══ Provided records
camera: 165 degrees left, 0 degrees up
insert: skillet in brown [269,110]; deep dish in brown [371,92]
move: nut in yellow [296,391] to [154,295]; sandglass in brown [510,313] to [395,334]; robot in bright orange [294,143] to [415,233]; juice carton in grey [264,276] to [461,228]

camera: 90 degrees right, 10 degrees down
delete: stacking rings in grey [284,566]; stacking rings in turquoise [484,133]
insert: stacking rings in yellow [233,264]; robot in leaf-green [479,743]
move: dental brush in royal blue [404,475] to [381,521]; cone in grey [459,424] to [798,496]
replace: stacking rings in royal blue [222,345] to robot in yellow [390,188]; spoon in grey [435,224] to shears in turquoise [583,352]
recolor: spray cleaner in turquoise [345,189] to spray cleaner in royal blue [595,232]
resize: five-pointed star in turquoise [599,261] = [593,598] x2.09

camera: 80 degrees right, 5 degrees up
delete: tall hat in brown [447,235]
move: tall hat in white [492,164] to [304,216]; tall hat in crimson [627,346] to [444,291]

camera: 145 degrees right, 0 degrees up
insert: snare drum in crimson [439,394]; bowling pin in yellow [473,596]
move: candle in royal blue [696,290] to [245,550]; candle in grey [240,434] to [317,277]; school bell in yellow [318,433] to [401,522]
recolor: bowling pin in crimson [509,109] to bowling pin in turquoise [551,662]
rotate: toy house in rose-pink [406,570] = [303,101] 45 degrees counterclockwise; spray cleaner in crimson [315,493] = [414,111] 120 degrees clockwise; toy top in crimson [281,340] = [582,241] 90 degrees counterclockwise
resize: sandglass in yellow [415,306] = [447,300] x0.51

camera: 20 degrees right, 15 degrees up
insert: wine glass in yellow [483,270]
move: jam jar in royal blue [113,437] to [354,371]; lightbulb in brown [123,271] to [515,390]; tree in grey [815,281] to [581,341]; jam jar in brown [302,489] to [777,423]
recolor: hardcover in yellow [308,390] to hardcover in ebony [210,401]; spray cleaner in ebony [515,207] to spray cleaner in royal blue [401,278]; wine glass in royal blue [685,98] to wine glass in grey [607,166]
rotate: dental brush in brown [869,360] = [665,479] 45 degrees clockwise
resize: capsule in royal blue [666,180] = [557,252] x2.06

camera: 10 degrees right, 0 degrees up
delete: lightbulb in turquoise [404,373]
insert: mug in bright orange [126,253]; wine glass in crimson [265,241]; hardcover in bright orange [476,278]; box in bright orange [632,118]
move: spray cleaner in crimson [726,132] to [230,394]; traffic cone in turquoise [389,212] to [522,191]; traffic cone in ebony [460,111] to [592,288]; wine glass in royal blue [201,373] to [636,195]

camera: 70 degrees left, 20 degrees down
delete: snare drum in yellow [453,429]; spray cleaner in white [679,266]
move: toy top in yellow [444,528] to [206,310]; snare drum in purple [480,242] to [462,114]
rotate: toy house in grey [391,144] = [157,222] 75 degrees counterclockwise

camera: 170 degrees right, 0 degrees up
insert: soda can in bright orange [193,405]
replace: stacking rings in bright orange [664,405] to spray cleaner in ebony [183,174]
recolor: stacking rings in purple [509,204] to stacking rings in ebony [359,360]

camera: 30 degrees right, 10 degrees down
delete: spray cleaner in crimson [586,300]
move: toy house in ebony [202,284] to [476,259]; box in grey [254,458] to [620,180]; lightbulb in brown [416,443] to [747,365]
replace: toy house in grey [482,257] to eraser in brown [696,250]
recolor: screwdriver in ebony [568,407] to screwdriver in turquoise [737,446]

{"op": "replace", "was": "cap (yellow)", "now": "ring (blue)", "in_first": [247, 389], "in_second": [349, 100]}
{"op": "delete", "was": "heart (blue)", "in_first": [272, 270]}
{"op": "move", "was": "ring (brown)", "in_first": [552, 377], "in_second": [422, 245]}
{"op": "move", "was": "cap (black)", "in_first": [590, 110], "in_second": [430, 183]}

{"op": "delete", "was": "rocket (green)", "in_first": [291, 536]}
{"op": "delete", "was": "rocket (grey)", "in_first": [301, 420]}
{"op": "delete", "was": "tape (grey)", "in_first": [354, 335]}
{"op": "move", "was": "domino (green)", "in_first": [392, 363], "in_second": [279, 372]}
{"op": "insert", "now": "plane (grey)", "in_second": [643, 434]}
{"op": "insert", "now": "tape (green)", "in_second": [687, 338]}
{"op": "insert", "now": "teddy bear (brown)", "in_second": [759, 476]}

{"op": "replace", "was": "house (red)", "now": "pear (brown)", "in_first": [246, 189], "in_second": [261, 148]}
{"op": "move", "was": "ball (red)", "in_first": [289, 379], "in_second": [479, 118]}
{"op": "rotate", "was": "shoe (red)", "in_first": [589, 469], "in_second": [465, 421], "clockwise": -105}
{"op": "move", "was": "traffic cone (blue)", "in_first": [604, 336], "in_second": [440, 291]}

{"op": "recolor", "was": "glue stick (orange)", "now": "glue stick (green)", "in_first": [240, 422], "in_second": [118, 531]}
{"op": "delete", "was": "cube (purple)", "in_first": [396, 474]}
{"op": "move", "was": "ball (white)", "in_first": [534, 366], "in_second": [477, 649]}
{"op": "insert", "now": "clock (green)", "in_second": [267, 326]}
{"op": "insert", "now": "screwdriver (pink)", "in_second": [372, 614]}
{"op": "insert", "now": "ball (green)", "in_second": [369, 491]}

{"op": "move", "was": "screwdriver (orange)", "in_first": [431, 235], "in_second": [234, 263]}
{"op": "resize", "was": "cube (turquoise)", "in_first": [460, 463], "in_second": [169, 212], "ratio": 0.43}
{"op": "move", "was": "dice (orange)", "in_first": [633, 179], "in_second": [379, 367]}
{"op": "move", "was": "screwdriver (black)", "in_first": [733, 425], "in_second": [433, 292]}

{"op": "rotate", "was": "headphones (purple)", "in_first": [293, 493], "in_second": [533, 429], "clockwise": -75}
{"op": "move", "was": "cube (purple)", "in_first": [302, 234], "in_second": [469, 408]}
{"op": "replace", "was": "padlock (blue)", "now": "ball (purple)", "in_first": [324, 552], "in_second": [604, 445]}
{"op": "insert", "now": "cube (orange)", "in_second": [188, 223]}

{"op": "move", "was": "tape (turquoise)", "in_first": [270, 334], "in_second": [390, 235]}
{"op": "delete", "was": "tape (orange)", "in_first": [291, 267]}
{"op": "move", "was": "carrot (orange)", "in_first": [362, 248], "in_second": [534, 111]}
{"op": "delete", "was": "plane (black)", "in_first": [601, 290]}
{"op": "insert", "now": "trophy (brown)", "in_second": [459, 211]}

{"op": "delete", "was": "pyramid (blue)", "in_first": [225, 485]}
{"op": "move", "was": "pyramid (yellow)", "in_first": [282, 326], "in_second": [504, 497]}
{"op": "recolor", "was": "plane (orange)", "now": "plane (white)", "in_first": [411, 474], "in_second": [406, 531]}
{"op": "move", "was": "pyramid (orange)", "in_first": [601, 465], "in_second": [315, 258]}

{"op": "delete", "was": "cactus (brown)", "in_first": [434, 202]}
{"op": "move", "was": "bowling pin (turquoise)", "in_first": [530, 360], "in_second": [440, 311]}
════
» Task to carry out:
Find the lines above holding the word "down" and show them.

» Solution to this task:
camera: 90 degrees right, 10 degrees down
camera: 70 degrees left, 20 degrees down
camera: 30 degrees right, 10 degrees down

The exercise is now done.